Display each line in the entries below that contains the string "kern". Letter case matters.

ROWS:
*-*-*

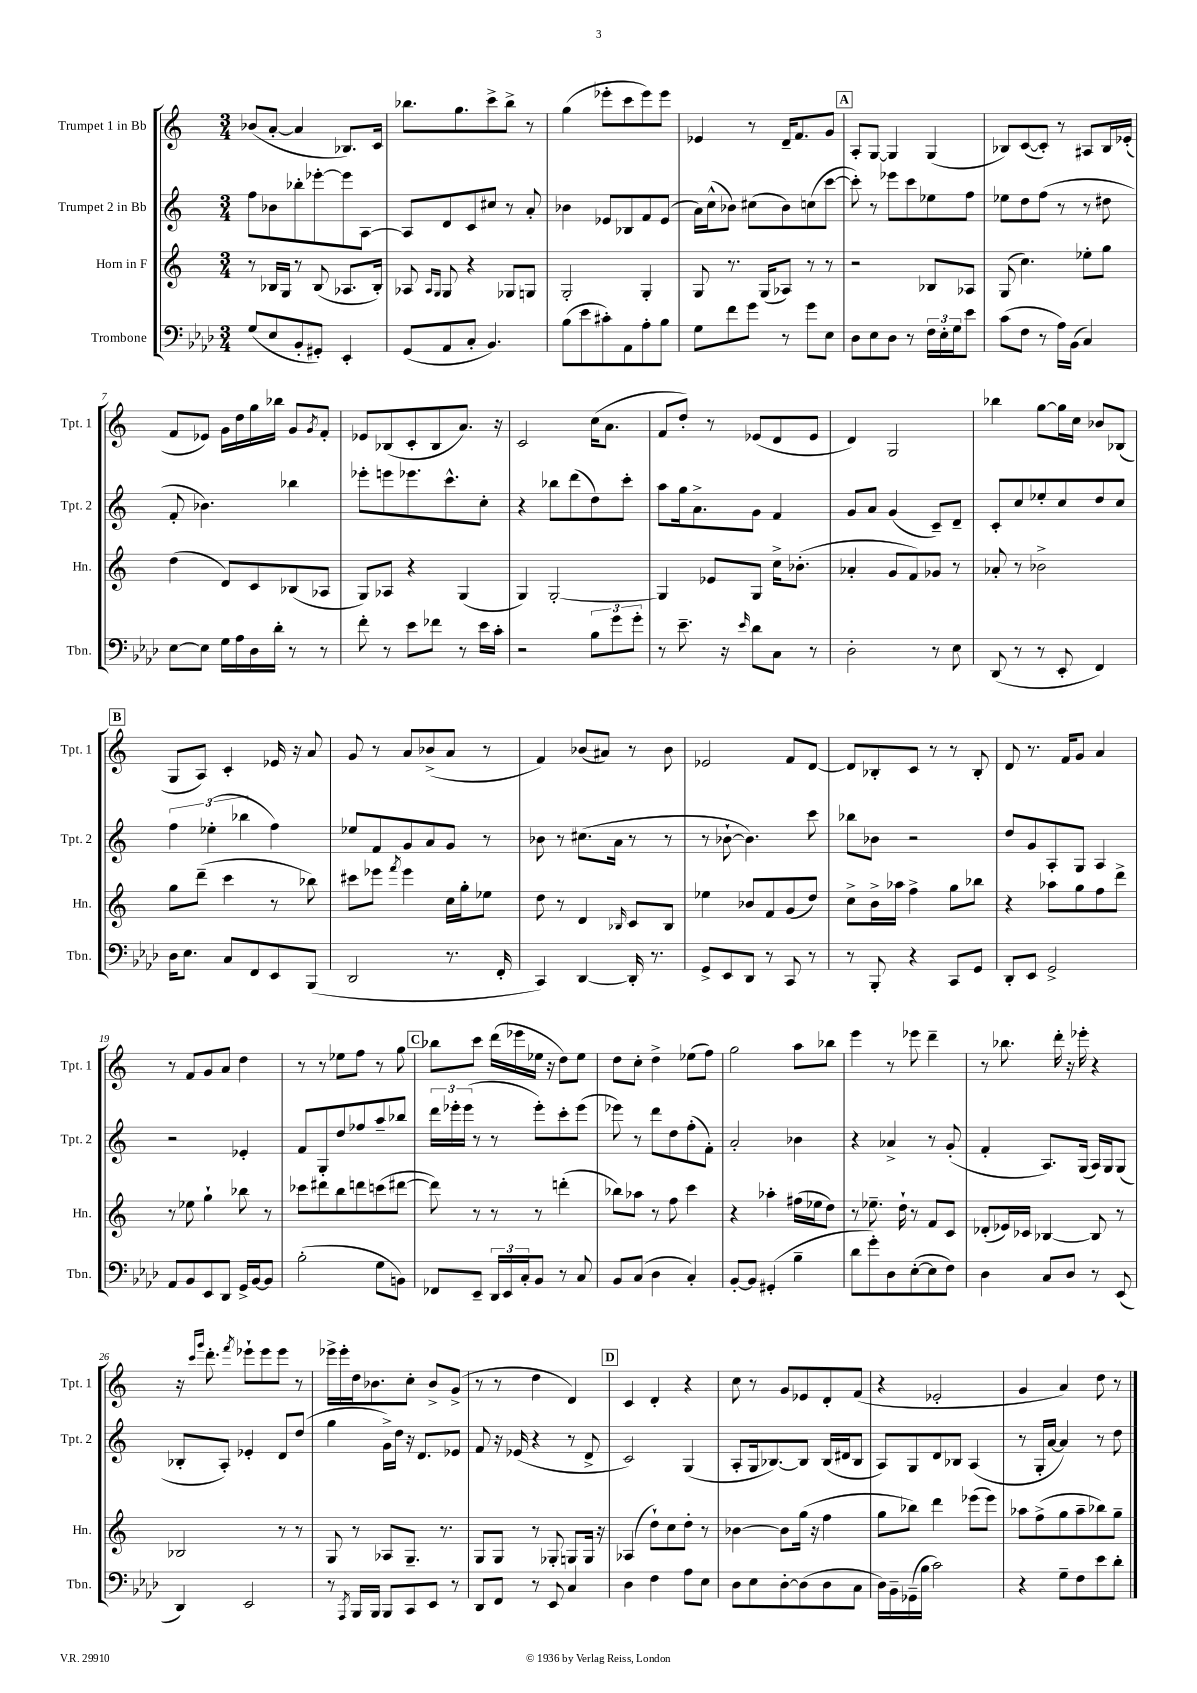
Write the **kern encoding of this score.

**kern	**kern	**kern	**kern
*staff4	*staff3	*staff2	*staff1
*clefF4	*clefG2	*clefG2	*clefG2
*k[b-e-a-d-]	*k[]	*k[]	*k[]
*M3/4	*M3/4	*M3/4	*M3/4
(8G/L	8r	8ff\L	(8b-/L
8E-/	16B-/LL	8b-\	[8a'/J
.	16G/JJ	.	.
8BB-'/	8r	8bb-'\	4a/]
8GG#'/J)	(8B-/	[8eee-'\	.
4EE-'/	8.A-/L	8eee-\]	8.B-/L)
.	.	[8A\J	.
.	16B-'/Jk)	.	16c/Jk
=	=	=	=
(8GG/L	8A-/	8A/]L	8.bb-\L
.	16qqA-/LL	.	.
.	16qqG/JJ	.	.
8AA-/	8G/	8d/	.
.	.	.	8.gg\
8C'/J	4r	8c/	.
4.BB-/)	.	8cc#/J	8ccc^\
.	8G-/L	8r	8bb-^\J
.	8G/J	8a'/	8r
=	=	=	=
(8B-\L	2G'/	4b-\	(4gg\
8e-\	.	.	.
8c#'\)	.	8e-/L	8eee-'\L
8AA-\	.	8B-/	8ccc\
8A-'\	4G'/	8f/	8eee-\)
8B-\J	.	(8e-/J	8eee-\J
=	=	=	=
8G\L	8G/	16a\LL)	4e-/
.	.	(16cc^^\J	.
8f\	8.r	8b-\J)	.
8g\J	.	(8cc#\L	8r
.	(16G/LK	.	.
8r	8A-/J)	8b-\)	16d~/LK
.	.	.	8.f/
8g\L	8r	(8cc\	.
8E-\J	8r	[8ccc\J	8g/J
=	=	=	=
8D-\L	2r	8ccc'\])	8A'/L
8E-\	.	8r	[8G/J
8D-\J	.	8eee-\L	4G/]
8r	.	8ccc\	.
24F\LL	8B-/L	8ee-\	(4G/
24E-'\	.	.	.
24G\J	.	.	.
8e-\J	8A-/J	8ff\J	.
=	=	=	=
(8c\L	(8G/	8ee-\L	8B-/L)
8F\J	4.cc\)	8dd\	([8c/
8r	.	(8ff\J	8c'/]J)
16A-\LL)	.	8r	8r
(16BB-\JJ	.	.	.
4C/)	8ee-'\L	8r	8A#/L
.	8gg\J	8dd#\	16B-/L
.	.	.	(16e-'/JJ
=	=	=	=
[8E-\L	(4dd\	8f'/	8f/L
8E-\]J	.	4.b-\)	8e-/J)
16G\LL	8d/L)	.	16g\LL
16A-\	.	.	16dd\
16D-\	8c/	.	16gg\
16d-'\JJ	.	.	16bb-\JJ
8r	(8B-/	4bb-\	8g/L
.	.	.	8qg/
8r	8A-/J	.	8f'/J
=	=	=	=
8f'\	8G/L)	8eee-'\L	8e-/L
8r	8A-/J	8eee\	(8B-/
8e-\L	4r	8.eee-\	8c'/
8f-\J	.	.	8B-/
.	.	8.ccc^^\	.
8r	(4G/	.	8.a/J)
16e-\LL	.	8cc'\J	.
16c'\JJ	.	.	16r
=	=	=	=
2r	4G/)	4r	2c/
.	[2G'/	8bb-\L	.
.	.	(8ddd\	.
12B-\L	.	8dd\)	(16cc\LK
.	.	.	8.a\J
12g\	.	.	.
.	.	8ccc'\J	.
12g'\J	.	.	.
=	=	=	=
8r	4G/]	8aa\L	8f/L
8.e-~\	.	16gg\k	8dd'/J)
.	.	8.a^\	.
.	8e-/L	.	8r
16r	.	.	.
16qqe-/	.	.	.
8d-\L	8G/J	8g\J	(8e-/L
8C\J	16cc^\LK	4f/	8d/
.	(8.b-'\J	.	.
8r	.	.	8e-/J
=	=	=	=
2D-'\	4a-'/	8g/L	4d/)
.	.	8a/J	.
.	8g/L	(4g/	2G/
.	8f/)	.	.
8r	8g-/J	8c~/L)	.
8E-\	8r	8d~/J	.
=	=	=	=
(8DD-/	8a-'/	8c'/L	4bb-\
8r	8r	8cc/	.
8r	2b-^\	8ee-'/	[8gg\L
8EE-'/	.	8cc/	16gg\]L
.	.	.	16cc\JJ
4FF/)	.	8dd/	8b-/L
.	.	8cc/J	(8B-/J
=	=	=	=
16D-\LK	8gg\L	6ff\	8G/L
8.E-\J	.	.	.
.	(8ddd~\J	.	8A/J)
.	.	(6ee-'\	.
8C/L	4ccc\	.	4c'/
.	.	6bb-\	.
8FF/	.	.	.
8EE-/	8r	4ff\)	16e-/
.	.	.	16r
(8BBB-/J	8bb-\)	.	8a/
=	=	=	=
2DD-/	8ccc#\L	8ee-/L	8g/
.	8eee-\J	8f/	8r
.	8qfff/	.	.
.	4eee-\	8g/	8a/L
.	.	8a/	(8b-^/
8.r	16cc\LL	8g/J	8a/J
.	16gg'\J	.	.
.	8ee-\J	8r	8r
16FF'/	.	.	.
=	=	=	=
4CC/)	8dd\	8b-\	4f/)
.	8r	8r	.
[4DD-/	4d/	(8.cc#\L	(8b-/L
.	.	.	8a#/J)
.	.	16a\Jk	.
.	16qqB-/	.	.
16DD-'/]	8c/L	8r	8r
8.r	.	.	.
.	8B-/J	8r	8b-\
=	=	=	=
8GG^/L	4ee-\	8r	2e-/
8EE-/	.	[8b-`\	.
8DD-/J	8b-/L	4.b-\])	.
8r	8f/	.	.
8CC/	(8g/	.	8f/L
8r	8dd/J)	8ccc\	[8d/J
=	=	=	=
8r	8cc^\L	8bb-\L	8d/]L
8BBB-'/	16b^\L	8b-\J	8B-'/
.	16aa-\JJ	.	.
4r	4ff^\	2r	8c/J
.	.	.	8r
8CC/L	8gg\L	.	8r
8GG/J	8bb-\J	.	8B-'/
=	=	=	=
8DD-'/L	4r	8dd/L	8d/
8EE-/J	.	8g/	8.r
2GG^/	8aa-\L	8A'/	.
.	.	.	16f/LK
.	8gg\	8G/J	8g/J
.	8ff\	4A/	4a/
.	8ddd^\J	.	.
=	=	=	=
8AA-/L	8r	2r	8r
8BB-/	8ee-\	.	8f/L
8EE-/	4gg`\	.	8g/
8DD-/J	.	.	8a/J
16GG^/LL	8bb-\	4e-'/	4dd\
[16BB-/J	.	.	.
8BB-/]J	8r	.	.
=	=	=	=
(2B-'\	8ccc-\L	8f/L	8r
.	8ddd#\	8G'/	8r
.	8bb\	8dd/	8ee-\L
.	8ddd\	8ff-/	8ff\J
8G\L	(8ccc\	8aa~/	8r
8BB\J)	[8ddd#\J	8bb-/J	8gg\
=	=	=	=
8FF-/L	8ddd#\])	24ddd\LL	8bb-\L
.	.	24eee-'\	.
.	.	(24eee-\JJ	.
8EE-~/J	8r	8r	8ccc\J
24DD-/LL	8r	8r	(16ddd\LL
24EE-/	.	.	.
.	.	.	16eee-\
24C'/J	.	.	.
8BB-/J	8r	8eee-'\L)	16ee-\JJ
.	.	.	16r
8r	(4ddd'\	8ccc'\	8dd\L)
8C/	.	(8eee-\J	8ee-\J
=	=	=	=
8BB-/L	8bb-\L)	8eee-\)	8dd\L
(8C/J	8aa-\J	8r	8cc'\J
4D-\	8r	8ddd\L	4dd^\
.	8ff\	8dd\	.
4C'/)	4ccc\	(8ff'\	(8ee-\L
.	.	8f'\J)	8ff\J)
=	=	=	=
[8BB-'/L	4r	2a'/	2gg\
8BB-/]J	.	.	.
(4GG#'/	4aa-'\	.	.
4B-~\	(16ff#\LL	4b-\	8aa\L
.	16ee-\J	.	.
.	8dd\J)	.	8bb-\J
=	=	=	=
8d-\L	8r	4r	4eee\
8g'\)	8.ee-~\	.	.
8D-\	.	4a-^/	8r
.	16dd`\	.	.
([8E-'\	8r	.	8eee-\
8E-\]	8f/L	8r	4ddd~\
8F\J)	8c/J	(8g'/	.
=	=	=	=
4D-\	(8d-'/L	4f'/	8r
.	16e-/L)	.	8.bb-\
.	16c-/JJ	.	.
8C/L	[4B-/	8.A/L)	.
.	.	.	16ddd'\
8D-/J	.	.	16r
.	.	(16G/Jk	16eee-'\
8r	8B-/]	16A/LL)	4r
.	.	16G/J	.
(8EE-/	8r	(8G/J	.
=	=	=	=
4DD-/)	2B-/	8B-'/L	16r
.	.	.	16qqccc/LL
.	.	.	16qqggg/JJ
.	.	.	8.ddd'\
.	.	8A'/J)	.
.	.	.	8qfff/
2EE-/	.	4e-'/	8eee-`\L
.	.	.	8eee-\
.	8r	8d/L	8eee-\J
.	8r	(8dd/J	8r
=	=	=	=
8r	8G/	4gg\	16eee-^\LL
.	.	.	16eee-'\
8qAAA-/	.	.	.
16BBB-/LL	8r	.	16dd\J
16BBB-/JJ	.	.	8.b-\
8BBB-/L	8A-/L	16g^\LL)	.
.	.	16dd\JJ	.
8CC/	8.G~/J	16r	8cc'\J
.	.	8.d/L	.
8EE-/J	.	.	8b-^/L
.	8.r	.	.
8r	.	8e-/J	(8g^/J
=	=	=	=
8DD-/L	8G/L	8f/	8r
8FF/J	8G/J	16r	8r
.	.	(16e-/	.
8r	8r	4r	4dd\
8EE-/	8G-'/	.	.
4C/	8G/L	8r	4d/)
.	16G/Jk	8d^/	.
.	16r	.	.
=	=	=	=
4D-\	(4A-/	2c/)	4c/
4F\	8dd`\L)	.	4d'/
.	8cc\	.	.
8A-\L	8dd'\J	(4G/	4r
8E-\J	8r	.	.
=	=	=	=
8D-\L	[4b-\	8A'/L	8cc\
8E-\	.	16G/k	8r
.	.	[8.B-/)	.
[8D-'\	8b-\]L	.	8g/L
(8D-\]	(16gg\Jk	8B-/]J	8e-/
.	16r	.	.
8D-\	4ff\	(16B-/LL	8d'/
.	.	16d#/J	.
8C\J	.	8B-/J	(8f/J
=	=	=	=
16D-\LL)	8gg\L	8A/L)	4r
16BB-~\	.	.	.
(16GG-~\	8bb-\J)	8G/	.
16B-\JJ	.	.	.
2c\)	4ddd\	8d/	2e-'/
.	.	8B-/J	.
.	(8eee-\L	(4A/	.
.	8eee-\J)	.	.
=	=	=	=
4r	8aa-\L	8r	4g/
.	(8ff^\	16G'/LL	.
.	.	[16a/JJ	.
8G~\L	8gg\	4a/])	4a/)
8F\	8aa-~\	.	.
8e-\	8bb-\)	8r	8dd\
8d-'\J	8gg~\J	8dd\	8r
==	==	==	==
*-	*-	*-	*-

*-*-*

TASK RESULT:
Write the **kern encoding of this score.
**kern	**kern	**kern	**kern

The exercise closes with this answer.